TO DO ->
Omitting all pictures, retype the entries below exactly as given.

DATA EXTRACTS ->
◇ ◇ ◇ ◇

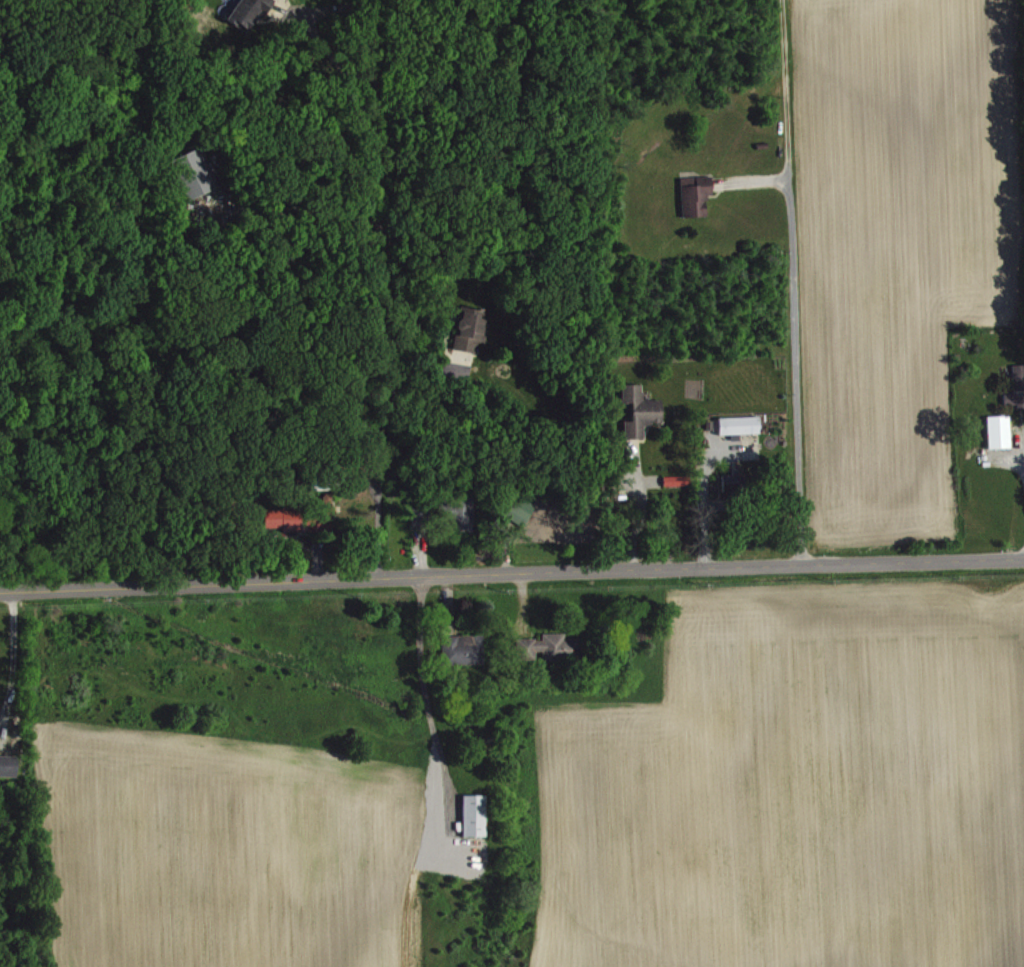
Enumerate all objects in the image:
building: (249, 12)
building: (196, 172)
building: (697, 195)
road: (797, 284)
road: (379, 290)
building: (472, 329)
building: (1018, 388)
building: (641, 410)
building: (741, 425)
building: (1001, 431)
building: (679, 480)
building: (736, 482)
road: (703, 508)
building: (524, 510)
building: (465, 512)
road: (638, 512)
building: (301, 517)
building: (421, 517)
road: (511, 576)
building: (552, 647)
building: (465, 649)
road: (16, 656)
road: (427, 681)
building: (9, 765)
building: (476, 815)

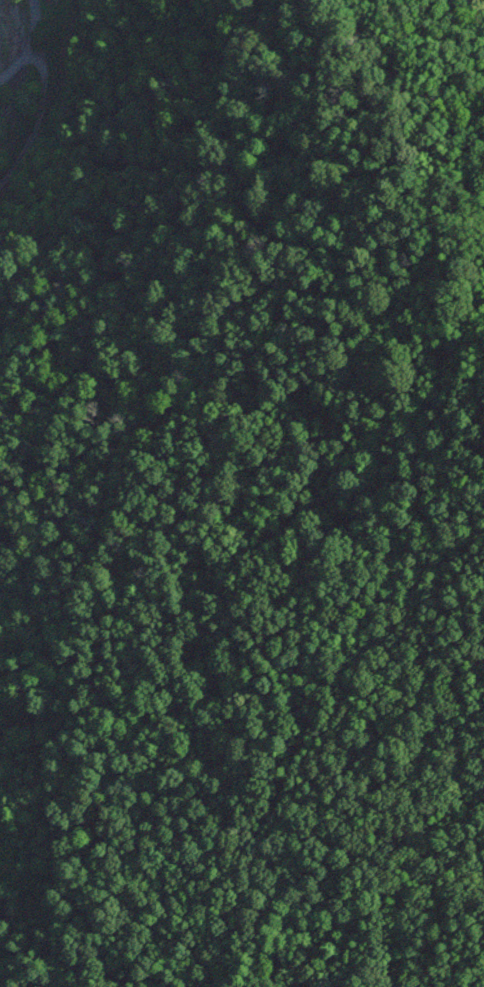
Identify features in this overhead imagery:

◇ ◇ ◇ ◇

TASK OUTPUT ->
Enumerate all objects in the image:
building: (249, 12)
building: (196, 172)
building: (697, 195)
road: (797, 284)
road: (379, 290)
building: (472, 329)
building: (1018, 388)
building: (641, 410)
building: (741, 425)
building: (1001, 431)
building: (679, 480)
building: (736, 482)
road: (703, 508)
building: (524, 510)
building: (465, 512)
road: (638, 512)
building: (301, 517)
building: (421, 517)
road: (511, 576)
building: (552, 647)
building: (465, 649)
road: (16, 656)
road: (427, 681)
building: (9, 765)
building: (476, 815)

Identify features in this overhead imagery:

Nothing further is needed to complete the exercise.